## WHAT YOU ARE ASKED TO DO
Exactly as they stand, give the records below again, with no images.
○ ○ ○ ○
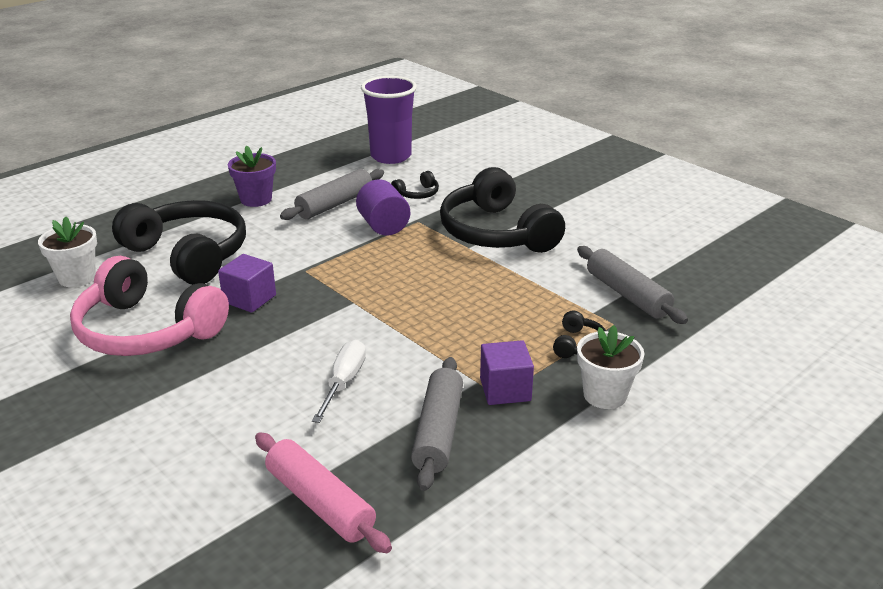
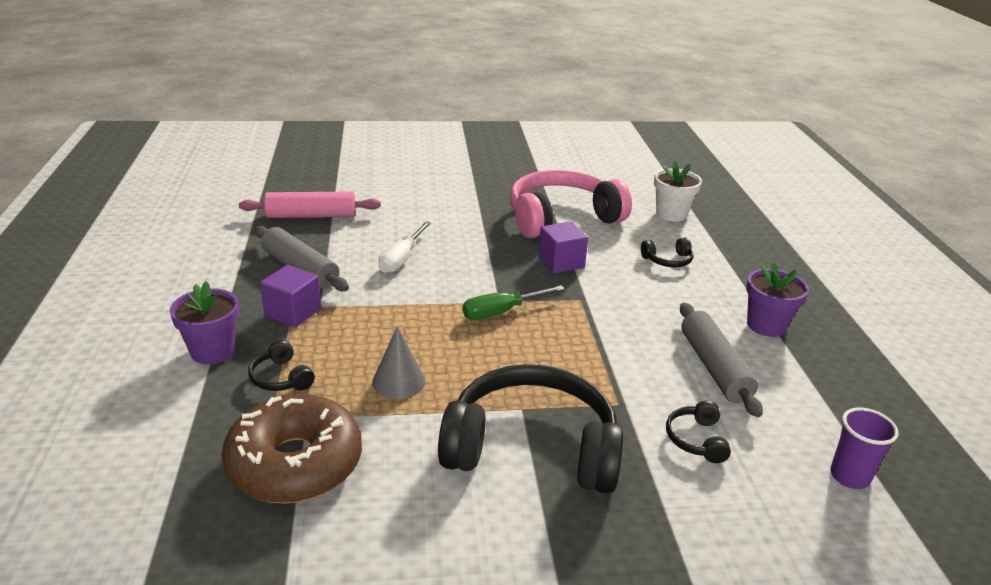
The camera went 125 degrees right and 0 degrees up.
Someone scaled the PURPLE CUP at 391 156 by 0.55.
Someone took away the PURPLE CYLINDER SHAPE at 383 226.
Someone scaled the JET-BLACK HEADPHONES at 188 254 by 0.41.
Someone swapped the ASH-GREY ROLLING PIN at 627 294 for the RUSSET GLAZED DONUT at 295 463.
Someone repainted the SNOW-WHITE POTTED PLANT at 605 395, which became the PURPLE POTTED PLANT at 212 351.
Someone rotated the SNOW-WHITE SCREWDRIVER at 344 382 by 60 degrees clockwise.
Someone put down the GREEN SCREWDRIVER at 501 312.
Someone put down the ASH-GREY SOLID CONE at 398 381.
○ ○ ○ ○
## WRITTEN ANSWER
The camera went 125 degrees right and 0 degrees up.
Someone scaled the PURPLE CUP at 391 156 by 0.55.
Someone took away the PURPLE CYLINDER SHAPE at 383 226.
Someone scaled the JET-BLACK HEADPHONES at 188 254 by 0.41.
Someone swapped the ASH-GREY ROLLING PIN at 627 294 for the RUSSET GLAZED DONUT at 295 463.
Someone repainted the SNOW-WHITE POTTED PLANT at 605 395, which became the PURPLE POTTED PLANT at 212 351.
Someone rotated the SNOW-WHITE SCREWDRIVER at 344 382 by 60 degrees clockwise.
Someone put down the GREEN SCREWDRIVER at 501 312.
Someone put down the ASH-GREY SOLID CONE at 398 381.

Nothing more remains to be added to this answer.